Copy out all lines of the records in which the word "none" appears.

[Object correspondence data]
########################################

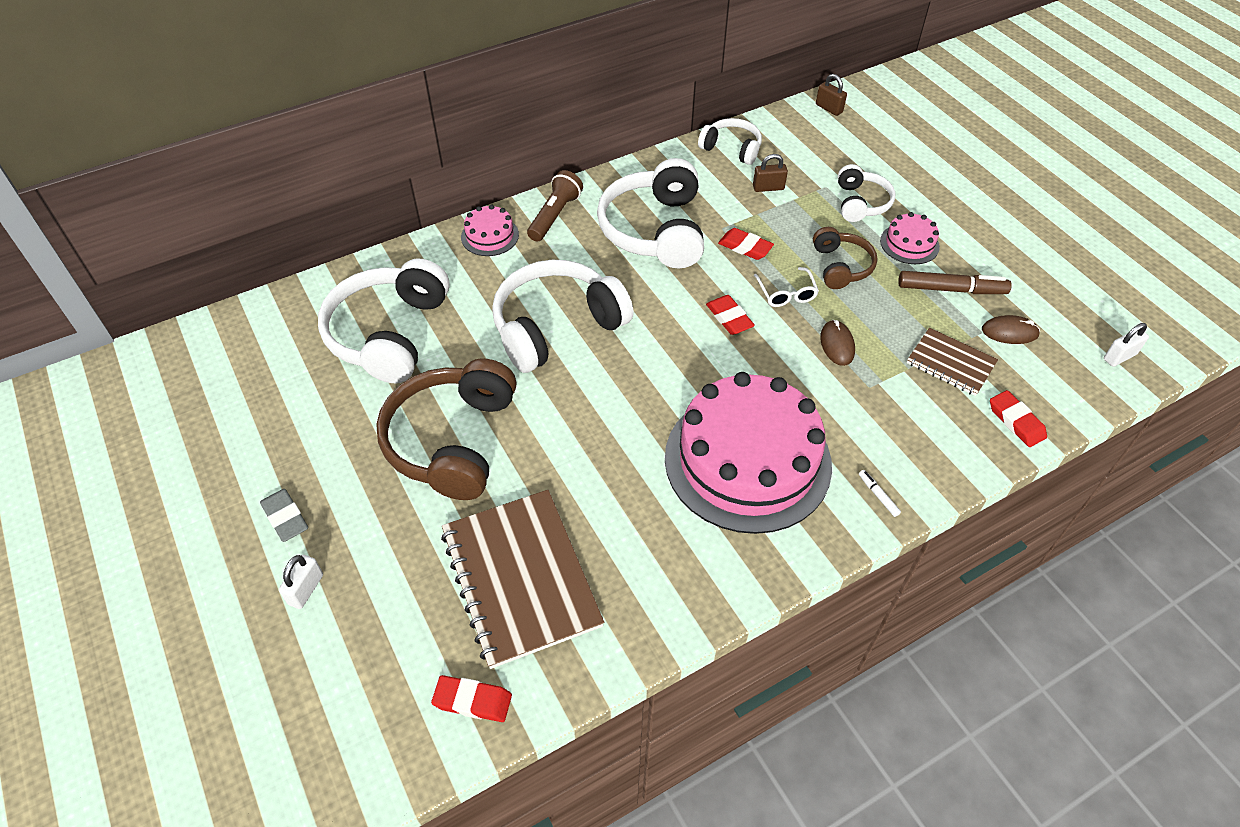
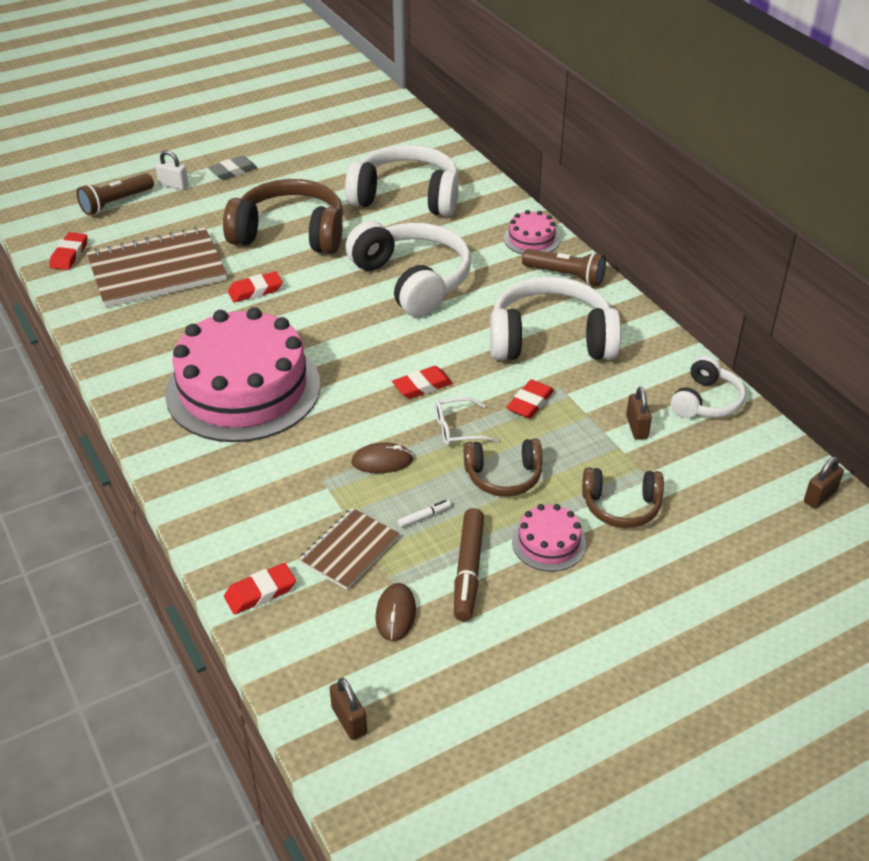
camera: 90 degrees right, 10 degrees down
(340, 662) = (116, 203): none -> brown flashlight
(569, 466) = (255, 290): none -> red eraser
(861, 203) = (621, 506): white headphones -> brown headphones
(878, 495) = (188, 470): white marker -> white marker (424, 516)
(1119, 357) = (349, 720): white padlock -> brown padlock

########################################

## Answer section
(340, 662) = (116, 203): none -> brown flashlight
(569, 466) = (255, 290): none -> red eraser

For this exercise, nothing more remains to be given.